REQUIRED WORK => In the entries that follow, how many lines include the string "bottle"? The answer is the number only.

BEGIN GIVEN INFORMATION

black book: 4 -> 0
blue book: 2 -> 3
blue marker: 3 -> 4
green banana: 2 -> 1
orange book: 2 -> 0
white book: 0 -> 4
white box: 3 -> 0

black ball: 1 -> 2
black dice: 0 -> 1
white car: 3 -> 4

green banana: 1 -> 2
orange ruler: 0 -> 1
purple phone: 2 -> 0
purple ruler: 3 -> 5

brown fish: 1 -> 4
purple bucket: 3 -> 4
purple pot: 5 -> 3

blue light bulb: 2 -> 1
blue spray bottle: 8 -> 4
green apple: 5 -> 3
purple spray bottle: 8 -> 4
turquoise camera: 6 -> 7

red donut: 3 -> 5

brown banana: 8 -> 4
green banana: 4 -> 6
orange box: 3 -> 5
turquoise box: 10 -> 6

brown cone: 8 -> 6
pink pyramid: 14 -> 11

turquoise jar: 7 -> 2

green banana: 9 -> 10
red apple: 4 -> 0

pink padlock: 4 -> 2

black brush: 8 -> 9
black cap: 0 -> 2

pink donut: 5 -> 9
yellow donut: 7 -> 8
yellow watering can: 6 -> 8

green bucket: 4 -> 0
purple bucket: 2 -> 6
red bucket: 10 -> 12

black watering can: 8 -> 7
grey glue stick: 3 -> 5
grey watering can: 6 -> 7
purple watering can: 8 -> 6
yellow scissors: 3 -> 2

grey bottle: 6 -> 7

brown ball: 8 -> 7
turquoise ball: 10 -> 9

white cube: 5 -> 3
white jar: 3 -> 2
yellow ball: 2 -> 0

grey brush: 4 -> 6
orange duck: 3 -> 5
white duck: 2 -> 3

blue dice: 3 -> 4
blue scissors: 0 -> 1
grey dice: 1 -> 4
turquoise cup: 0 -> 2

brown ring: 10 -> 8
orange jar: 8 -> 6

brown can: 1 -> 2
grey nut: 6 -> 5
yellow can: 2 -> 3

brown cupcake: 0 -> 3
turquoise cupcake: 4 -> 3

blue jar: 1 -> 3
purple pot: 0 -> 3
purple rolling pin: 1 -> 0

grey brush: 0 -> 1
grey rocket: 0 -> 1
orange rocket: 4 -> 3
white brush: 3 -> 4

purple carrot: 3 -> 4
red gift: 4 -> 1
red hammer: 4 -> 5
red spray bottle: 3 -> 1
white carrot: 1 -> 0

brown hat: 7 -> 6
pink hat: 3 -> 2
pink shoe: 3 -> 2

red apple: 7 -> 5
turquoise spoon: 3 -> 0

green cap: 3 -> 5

END GIVEN INFORMATION

PROBLEM SOLUTION => 4